• _MATERIAL SUPPLIED_:
= Beginning of Section =

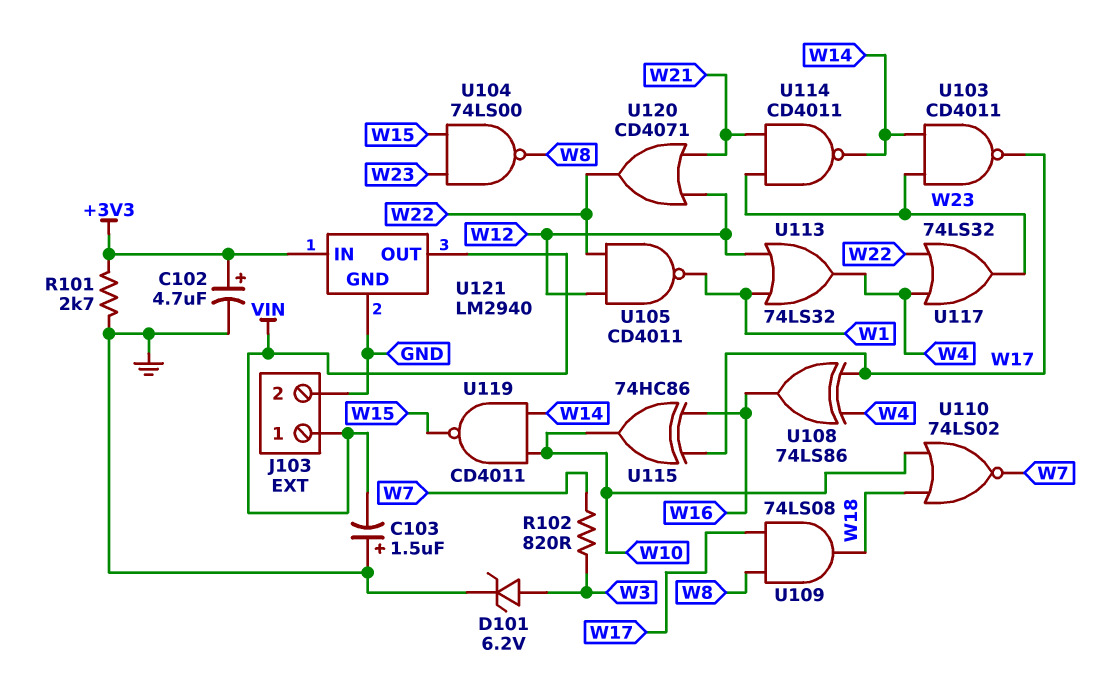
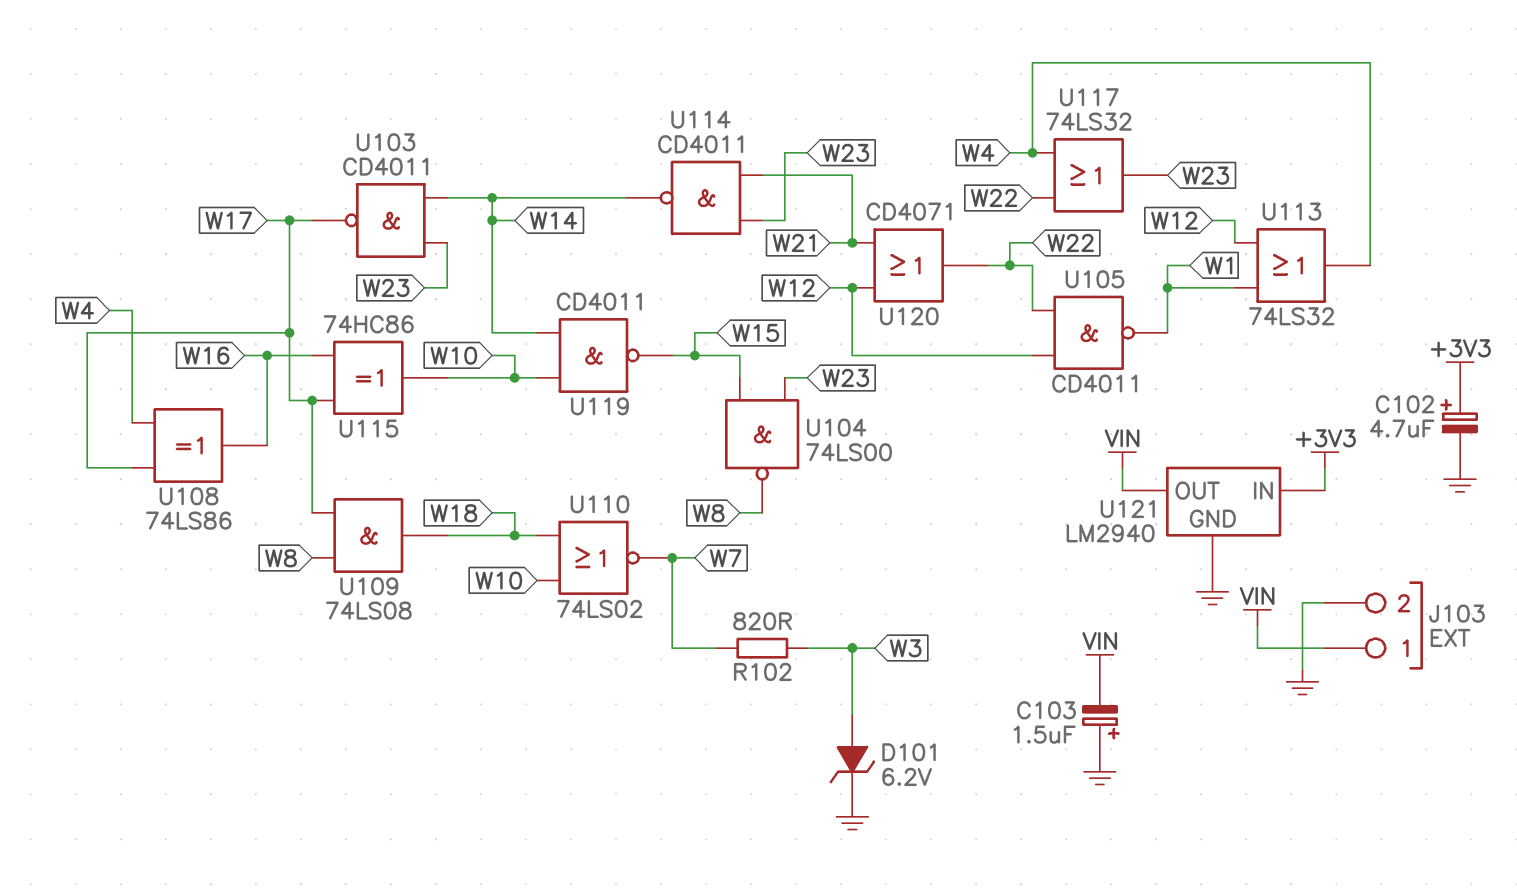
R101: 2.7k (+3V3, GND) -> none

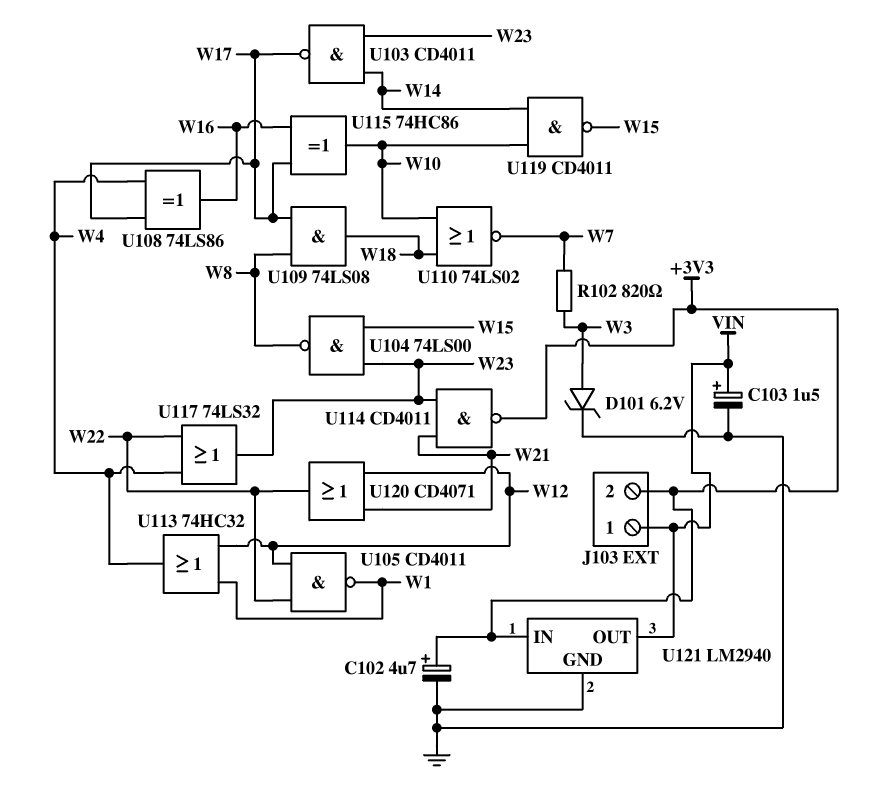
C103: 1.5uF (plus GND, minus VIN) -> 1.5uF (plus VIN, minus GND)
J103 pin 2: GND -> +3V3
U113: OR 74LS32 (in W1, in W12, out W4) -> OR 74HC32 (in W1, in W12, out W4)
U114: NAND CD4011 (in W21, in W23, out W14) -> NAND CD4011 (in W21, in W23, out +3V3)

= End of Section =
= Beginning of Section =

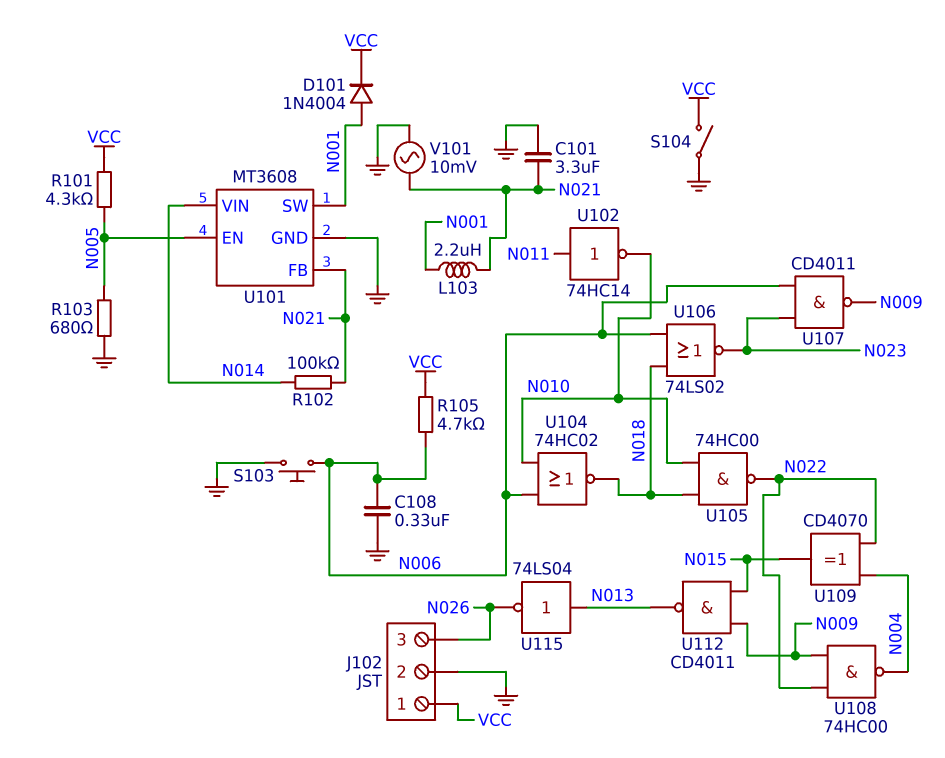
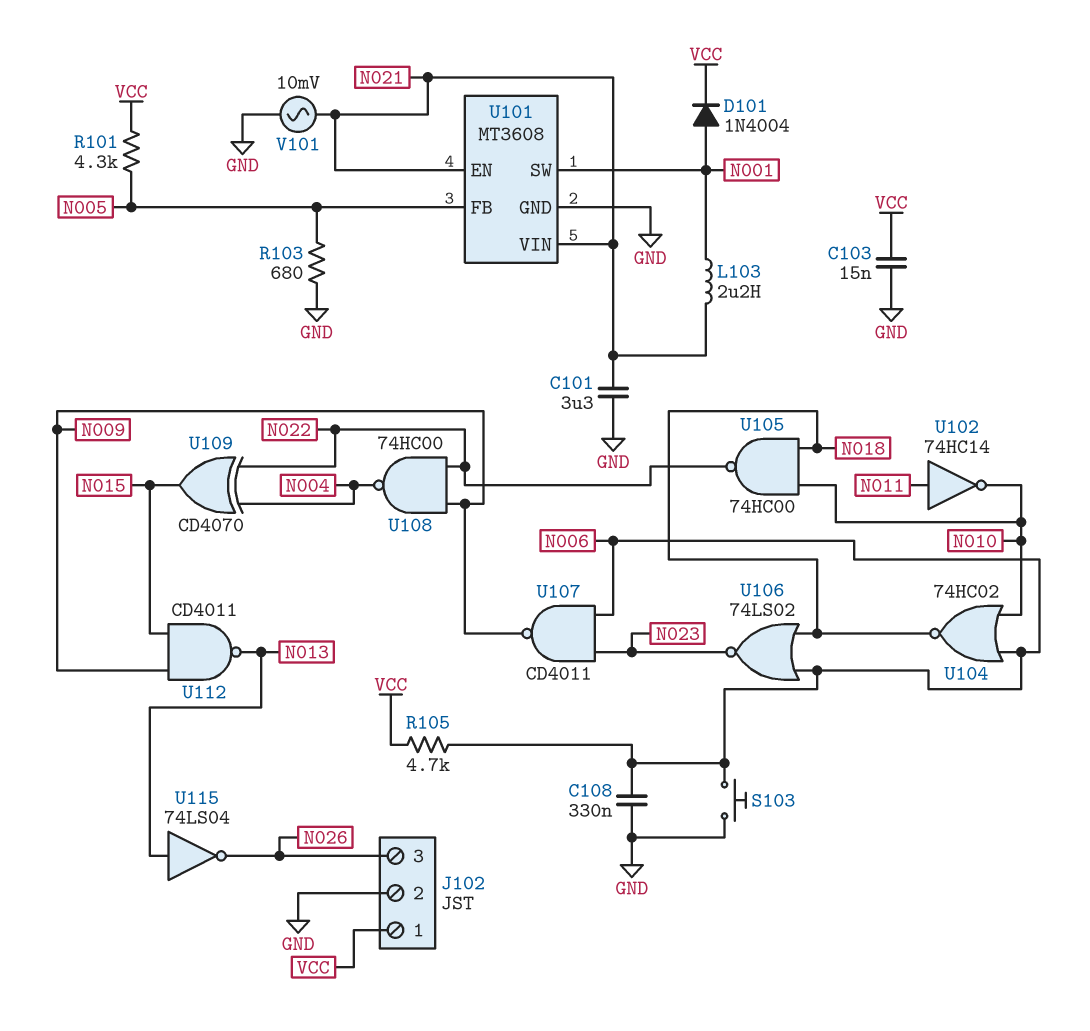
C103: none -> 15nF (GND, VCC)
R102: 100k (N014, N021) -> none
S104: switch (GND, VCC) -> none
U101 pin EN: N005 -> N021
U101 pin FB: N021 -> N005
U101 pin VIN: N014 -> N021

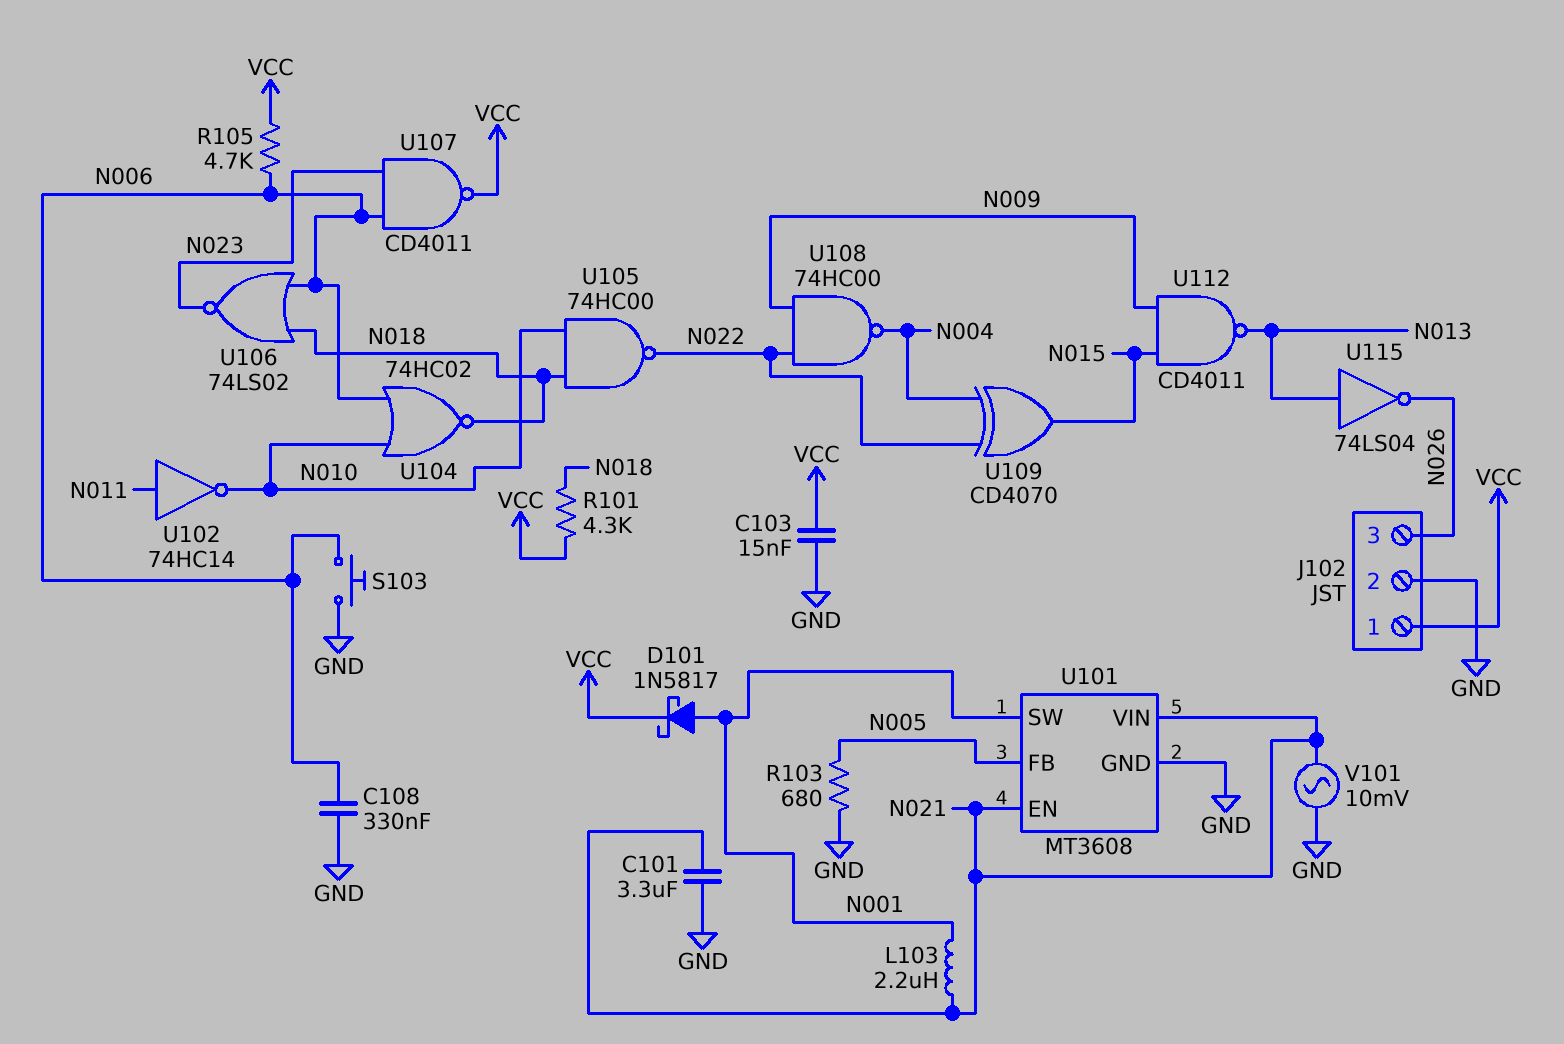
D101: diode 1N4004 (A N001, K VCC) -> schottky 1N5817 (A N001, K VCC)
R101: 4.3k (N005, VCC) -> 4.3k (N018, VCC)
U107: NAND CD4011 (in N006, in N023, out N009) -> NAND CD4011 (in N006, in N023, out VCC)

= End of Section =

• _TASK GOAL_:
From the data above, return exactly the lines from the one with "R102: 100k (N014, N021) -> none" up to and including the one with "U107: NAND CD4011". Pictures do not go in the copy.

• _ANSWER TO THE EXERCISE_:
R102: 100k (N014, N021) -> none
S104: switch (GND, VCC) -> none
U101 pin EN: N005 -> N021
U101 pin FB: N021 -> N005
U101 pin VIN: N014 -> N021

D101: diode 1N4004 (A N001, K VCC) -> schottky 1N5817 (A N001, K VCC)
R101: 4.3k (N005, VCC) -> 4.3k (N018, VCC)
U107: NAND CD4011 (in N006, in N023, out N009) -> NAND CD4011 (in N006, in N023, out VCC)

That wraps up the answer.